When you copy the data that follows, reproduce every word exactly and leave out the images.

== Segment start ==

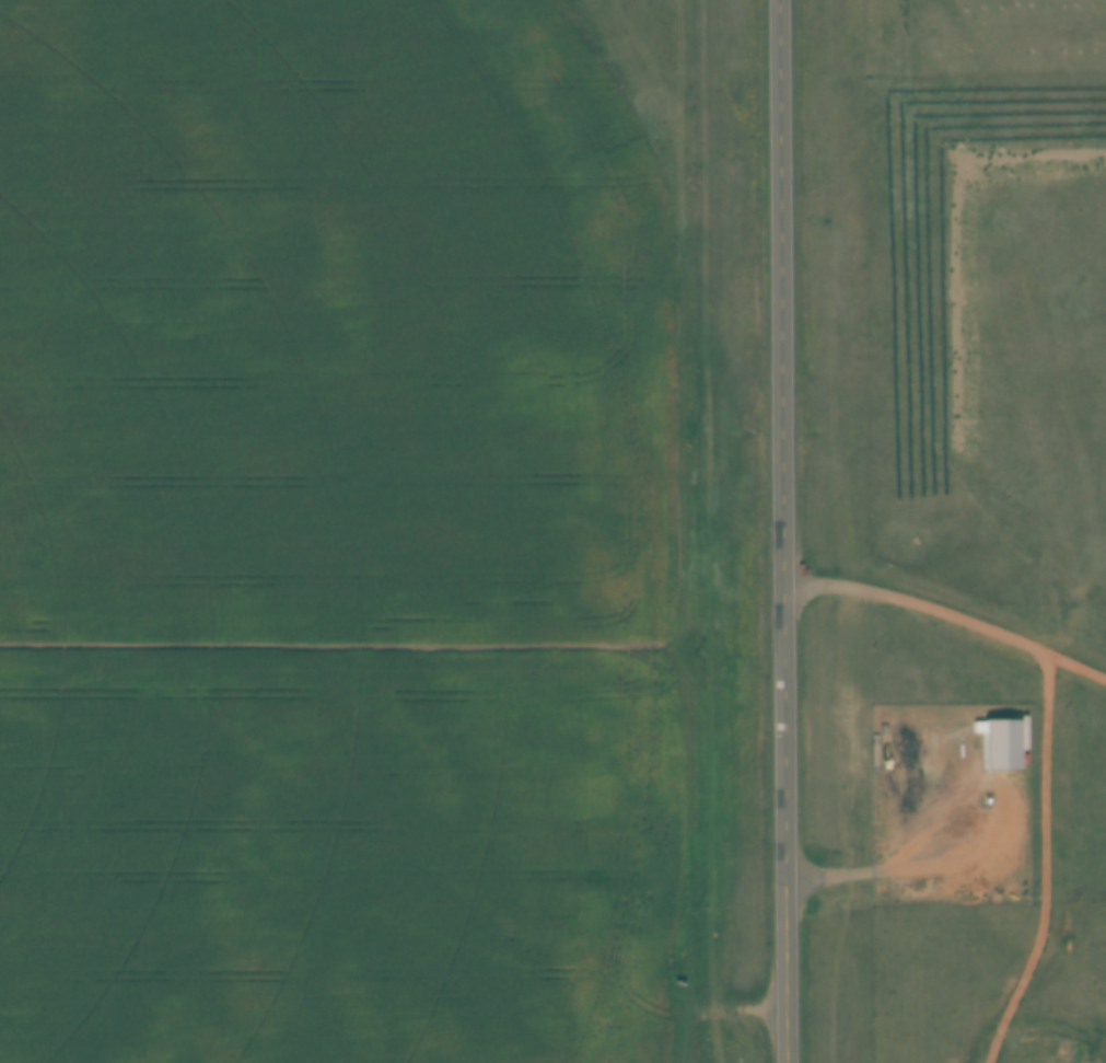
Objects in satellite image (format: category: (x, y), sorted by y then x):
road: (780, 531)
road: (947, 611)
building: (1000, 741)
road: (912, 859)

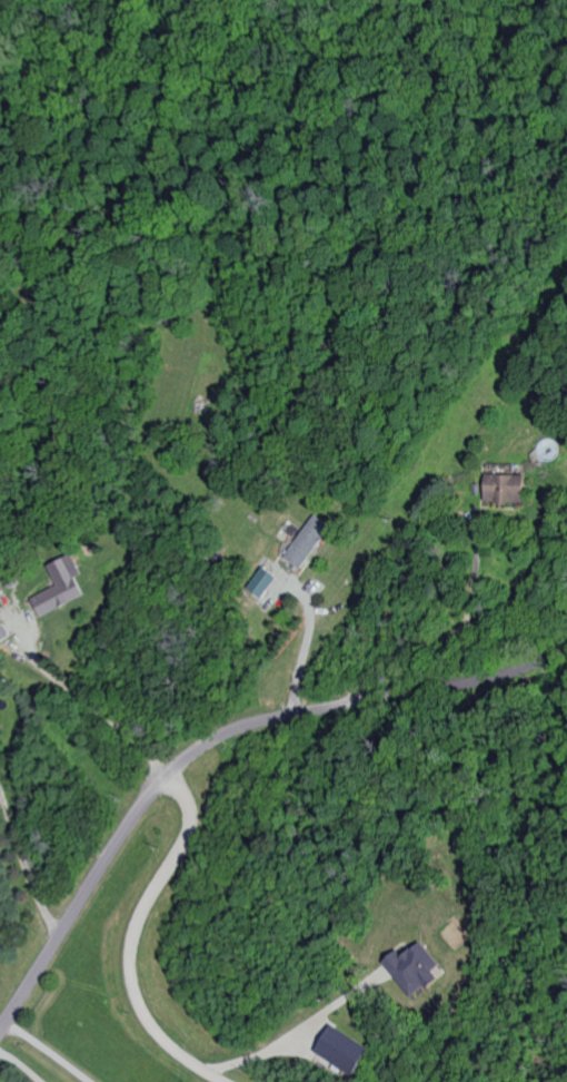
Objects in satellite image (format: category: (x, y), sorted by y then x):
building: (312, 542)
road: (475, 569)
road: (532, 586)
building: (65, 587)
building: (4, 632)
road: (308, 641)
road: (402, 652)
road: (108, 716)
road: (213, 741)
road: (27, 867)
road: (133, 939)
building: (414, 971)
road: (302, 1030)
road: (49, 1051)
building: (347, 1051)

== Segment end ==

_Result of this task:_
Objects in satellite image (format: category: (x, y), sorted by y then x):
road: (780, 531)
road: (947, 611)
building: (1000, 741)
road: (912, 859)

Objects in satellite image (format: category: (x, y), sorted by y then x):
building: (312, 542)
road: (475, 569)
road: (532, 586)
building: (65, 587)
building: (4, 632)
road: (308, 641)
road: (402, 652)
road: (108, 716)
road: (213, 741)
road: (27, 867)
road: (133, 939)
building: (414, 971)
road: (302, 1030)
road: (49, 1051)
building: (347, 1051)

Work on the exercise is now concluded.